WORK TASK - Your answer should be only the lines below from the one with "D1: schottky BAT85" to the one with "R205: 3k (+9V, NET14) -> 4.7k (+9V, NET14)", repeated exactly, ends included.

Saved entries

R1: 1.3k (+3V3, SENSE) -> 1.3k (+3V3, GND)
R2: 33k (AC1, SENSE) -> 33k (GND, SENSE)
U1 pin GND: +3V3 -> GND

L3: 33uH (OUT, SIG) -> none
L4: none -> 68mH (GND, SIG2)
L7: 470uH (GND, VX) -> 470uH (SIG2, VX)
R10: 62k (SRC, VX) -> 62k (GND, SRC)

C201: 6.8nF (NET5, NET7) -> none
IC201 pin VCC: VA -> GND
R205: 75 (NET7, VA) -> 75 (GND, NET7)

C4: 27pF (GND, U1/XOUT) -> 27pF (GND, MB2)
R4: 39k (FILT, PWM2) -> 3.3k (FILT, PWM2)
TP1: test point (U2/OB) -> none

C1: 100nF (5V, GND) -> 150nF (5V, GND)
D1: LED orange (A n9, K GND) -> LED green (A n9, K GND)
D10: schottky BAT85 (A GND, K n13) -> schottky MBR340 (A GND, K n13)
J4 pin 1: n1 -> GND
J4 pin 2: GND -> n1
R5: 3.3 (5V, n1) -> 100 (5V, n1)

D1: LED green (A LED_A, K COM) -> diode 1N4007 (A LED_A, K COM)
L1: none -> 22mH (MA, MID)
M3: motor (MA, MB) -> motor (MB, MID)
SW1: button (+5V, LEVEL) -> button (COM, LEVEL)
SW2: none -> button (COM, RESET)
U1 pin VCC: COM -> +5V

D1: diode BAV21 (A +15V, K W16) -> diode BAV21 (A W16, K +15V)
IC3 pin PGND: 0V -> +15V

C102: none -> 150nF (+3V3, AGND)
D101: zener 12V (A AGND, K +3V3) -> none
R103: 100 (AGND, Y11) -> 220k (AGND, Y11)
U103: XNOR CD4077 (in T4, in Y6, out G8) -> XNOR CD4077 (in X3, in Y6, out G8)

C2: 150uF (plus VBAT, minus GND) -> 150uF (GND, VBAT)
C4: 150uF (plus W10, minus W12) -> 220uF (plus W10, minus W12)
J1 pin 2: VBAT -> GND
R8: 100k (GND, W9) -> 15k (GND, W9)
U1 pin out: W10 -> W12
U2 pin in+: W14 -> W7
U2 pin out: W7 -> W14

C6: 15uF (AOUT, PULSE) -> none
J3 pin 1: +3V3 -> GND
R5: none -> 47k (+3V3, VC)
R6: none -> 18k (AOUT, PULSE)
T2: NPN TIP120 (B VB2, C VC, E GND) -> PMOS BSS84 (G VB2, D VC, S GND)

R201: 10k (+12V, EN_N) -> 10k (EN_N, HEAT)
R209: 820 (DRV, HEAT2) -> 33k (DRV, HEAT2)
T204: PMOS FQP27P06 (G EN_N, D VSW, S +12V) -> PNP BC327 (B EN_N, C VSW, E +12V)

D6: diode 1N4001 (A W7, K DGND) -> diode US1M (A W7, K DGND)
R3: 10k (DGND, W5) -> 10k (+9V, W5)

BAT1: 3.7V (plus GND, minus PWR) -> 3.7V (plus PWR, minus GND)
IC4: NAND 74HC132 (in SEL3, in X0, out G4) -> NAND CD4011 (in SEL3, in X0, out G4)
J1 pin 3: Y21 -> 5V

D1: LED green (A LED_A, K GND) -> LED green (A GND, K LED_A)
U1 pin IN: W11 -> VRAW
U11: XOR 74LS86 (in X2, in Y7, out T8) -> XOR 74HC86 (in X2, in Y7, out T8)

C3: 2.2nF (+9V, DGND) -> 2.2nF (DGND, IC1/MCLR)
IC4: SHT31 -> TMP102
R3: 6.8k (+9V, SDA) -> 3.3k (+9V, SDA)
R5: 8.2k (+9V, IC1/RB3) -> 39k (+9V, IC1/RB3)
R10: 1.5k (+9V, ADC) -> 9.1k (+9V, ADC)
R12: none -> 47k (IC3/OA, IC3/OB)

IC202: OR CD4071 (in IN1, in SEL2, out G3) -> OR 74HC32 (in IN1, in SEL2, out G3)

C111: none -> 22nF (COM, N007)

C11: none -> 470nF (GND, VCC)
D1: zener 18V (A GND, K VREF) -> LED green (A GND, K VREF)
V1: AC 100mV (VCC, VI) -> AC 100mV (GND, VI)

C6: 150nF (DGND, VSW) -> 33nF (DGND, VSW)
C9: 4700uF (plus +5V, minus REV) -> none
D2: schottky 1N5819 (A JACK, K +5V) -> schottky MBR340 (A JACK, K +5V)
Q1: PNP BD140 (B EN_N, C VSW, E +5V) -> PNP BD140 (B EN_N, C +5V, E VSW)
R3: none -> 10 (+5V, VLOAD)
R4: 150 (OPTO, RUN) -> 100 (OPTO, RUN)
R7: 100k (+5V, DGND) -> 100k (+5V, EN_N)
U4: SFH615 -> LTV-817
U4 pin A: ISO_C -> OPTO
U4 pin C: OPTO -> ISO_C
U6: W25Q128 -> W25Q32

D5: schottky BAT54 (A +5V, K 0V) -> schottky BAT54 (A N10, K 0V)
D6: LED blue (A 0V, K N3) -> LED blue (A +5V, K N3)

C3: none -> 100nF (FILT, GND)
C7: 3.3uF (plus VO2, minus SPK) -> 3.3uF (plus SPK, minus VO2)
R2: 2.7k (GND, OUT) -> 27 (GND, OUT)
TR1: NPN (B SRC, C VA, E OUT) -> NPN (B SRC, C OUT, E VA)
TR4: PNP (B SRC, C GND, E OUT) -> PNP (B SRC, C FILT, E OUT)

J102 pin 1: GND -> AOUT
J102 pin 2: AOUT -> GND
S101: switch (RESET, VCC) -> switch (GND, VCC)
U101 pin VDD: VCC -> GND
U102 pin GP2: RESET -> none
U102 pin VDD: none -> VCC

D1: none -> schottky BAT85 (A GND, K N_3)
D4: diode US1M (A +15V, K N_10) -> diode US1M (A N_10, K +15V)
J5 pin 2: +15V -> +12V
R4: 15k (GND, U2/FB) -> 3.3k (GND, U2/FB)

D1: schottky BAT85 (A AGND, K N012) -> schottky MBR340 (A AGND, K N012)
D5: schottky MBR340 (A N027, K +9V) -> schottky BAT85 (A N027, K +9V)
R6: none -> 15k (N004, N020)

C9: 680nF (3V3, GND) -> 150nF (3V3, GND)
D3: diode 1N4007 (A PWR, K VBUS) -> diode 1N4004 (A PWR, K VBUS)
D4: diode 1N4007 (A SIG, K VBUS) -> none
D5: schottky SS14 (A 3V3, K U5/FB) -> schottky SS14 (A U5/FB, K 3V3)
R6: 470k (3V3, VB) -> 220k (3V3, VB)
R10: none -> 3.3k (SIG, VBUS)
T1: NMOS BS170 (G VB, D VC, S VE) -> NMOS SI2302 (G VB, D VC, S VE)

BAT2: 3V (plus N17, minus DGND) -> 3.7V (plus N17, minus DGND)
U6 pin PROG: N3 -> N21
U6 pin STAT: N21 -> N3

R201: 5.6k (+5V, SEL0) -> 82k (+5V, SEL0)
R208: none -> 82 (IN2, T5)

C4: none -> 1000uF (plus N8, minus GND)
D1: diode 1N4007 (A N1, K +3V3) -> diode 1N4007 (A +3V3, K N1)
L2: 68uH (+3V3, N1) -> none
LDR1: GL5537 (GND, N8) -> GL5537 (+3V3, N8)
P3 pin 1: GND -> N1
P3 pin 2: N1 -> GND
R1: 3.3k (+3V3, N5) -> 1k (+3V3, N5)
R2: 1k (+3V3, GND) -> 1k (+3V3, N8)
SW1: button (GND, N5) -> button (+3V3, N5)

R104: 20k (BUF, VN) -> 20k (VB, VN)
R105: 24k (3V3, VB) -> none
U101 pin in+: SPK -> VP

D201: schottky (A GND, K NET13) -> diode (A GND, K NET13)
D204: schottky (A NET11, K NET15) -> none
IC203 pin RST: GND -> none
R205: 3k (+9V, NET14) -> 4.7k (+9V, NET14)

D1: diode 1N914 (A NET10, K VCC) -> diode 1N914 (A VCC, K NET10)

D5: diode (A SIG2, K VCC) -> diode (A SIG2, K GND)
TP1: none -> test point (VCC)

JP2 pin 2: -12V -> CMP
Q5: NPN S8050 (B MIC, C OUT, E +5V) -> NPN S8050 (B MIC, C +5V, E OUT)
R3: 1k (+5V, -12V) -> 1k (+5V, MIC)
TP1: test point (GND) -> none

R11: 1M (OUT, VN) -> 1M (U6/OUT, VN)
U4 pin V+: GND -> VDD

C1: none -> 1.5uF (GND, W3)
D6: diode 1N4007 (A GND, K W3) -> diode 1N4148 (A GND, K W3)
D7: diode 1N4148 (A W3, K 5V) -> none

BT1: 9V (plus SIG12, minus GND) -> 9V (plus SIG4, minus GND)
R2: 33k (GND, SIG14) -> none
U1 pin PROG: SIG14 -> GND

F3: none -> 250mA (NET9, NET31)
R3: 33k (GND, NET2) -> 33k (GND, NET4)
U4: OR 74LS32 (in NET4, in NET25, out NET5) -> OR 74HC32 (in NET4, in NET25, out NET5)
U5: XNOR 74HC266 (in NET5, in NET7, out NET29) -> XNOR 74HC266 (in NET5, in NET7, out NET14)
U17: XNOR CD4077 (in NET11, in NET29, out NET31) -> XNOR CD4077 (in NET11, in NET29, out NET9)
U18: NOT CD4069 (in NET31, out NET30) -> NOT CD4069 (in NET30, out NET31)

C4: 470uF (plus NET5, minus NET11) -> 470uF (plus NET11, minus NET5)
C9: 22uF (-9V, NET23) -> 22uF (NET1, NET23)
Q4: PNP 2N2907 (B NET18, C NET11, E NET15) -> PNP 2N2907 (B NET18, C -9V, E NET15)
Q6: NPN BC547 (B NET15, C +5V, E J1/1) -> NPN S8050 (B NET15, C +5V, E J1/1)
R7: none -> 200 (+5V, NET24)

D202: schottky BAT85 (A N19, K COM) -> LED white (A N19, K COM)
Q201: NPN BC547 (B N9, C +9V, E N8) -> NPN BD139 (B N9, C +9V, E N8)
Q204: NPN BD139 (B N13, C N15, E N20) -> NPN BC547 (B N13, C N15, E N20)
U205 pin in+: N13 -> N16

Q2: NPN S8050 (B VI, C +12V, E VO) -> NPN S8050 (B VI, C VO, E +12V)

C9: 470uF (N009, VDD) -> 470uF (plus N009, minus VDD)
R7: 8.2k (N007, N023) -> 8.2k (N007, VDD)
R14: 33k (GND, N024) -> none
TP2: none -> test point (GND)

TASK SOLUTION -
D1: schottky BAT85 (A AGND, K N012) -> schottky MBR340 (A AGND, K N012)
D5: schottky MBR340 (A N027, K +9V) -> schottky BAT85 (A N027, K +9V)
R6: none -> 15k (N004, N020)

C9: 680nF (3V3, GND) -> 150nF (3V3, GND)
D3: diode 1N4007 (A PWR, K VBUS) -> diode 1N4004 (A PWR, K VBUS)
D4: diode 1N4007 (A SIG, K VBUS) -> none
D5: schottky SS14 (A 3V3, K U5/FB) -> schottky SS14 (A U5/FB, K 3V3)
R6: 470k (3V3, VB) -> 220k (3V3, VB)
R10: none -> 3.3k (SIG, VBUS)
T1: NMOS BS170 (G VB, D VC, S VE) -> NMOS SI2302 (G VB, D VC, S VE)

BAT2: 3V (plus N17, minus DGND) -> 3.7V (plus N17, minus DGND)
U6 pin PROG: N3 -> N21
U6 pin STAT: N21 -> N3

R201: 5.6k (+5V, SEL0) -> 82k (+5V, SEL0)
R208: none -> 82 (IN2, T5)

C4: none -> 1000uF (plus N8, minus GND)
D1: diode 1N4007 (A N1, K +3V3) -> diode 1N4007 (A +3V3, K N1)
L2: 68uH (+3V3, N1) -> none
LDR1: GL5537 (GND, N8) -> GL5537 (+3V3, N8)
P3 pin 1: GND -> N1
P3 pin 2: N1 -> GND
R1: 3.3k (+3V3, N5) -> 1k (+3V3, N5)
R2: 1k (+3V3, GND) -> 1k (+3V3, N8)
SW1: button (GND, N5) -> button (+3V3, N5)

R104: 20k (BUF, VN) -> 20k (VB, VN)
R105: 24k (3V3, VB) -> none
U101 pin in+: SPK -> VP

D201: schottky (A GND, K NET13) -> diode (A GND, K NET13)
D204: schottky (A NET11, K NET15) -> none
IC203 pin RST: GND -> none
R205: 3k (+9V, NET14) -> 4.7k (+9V, NET14)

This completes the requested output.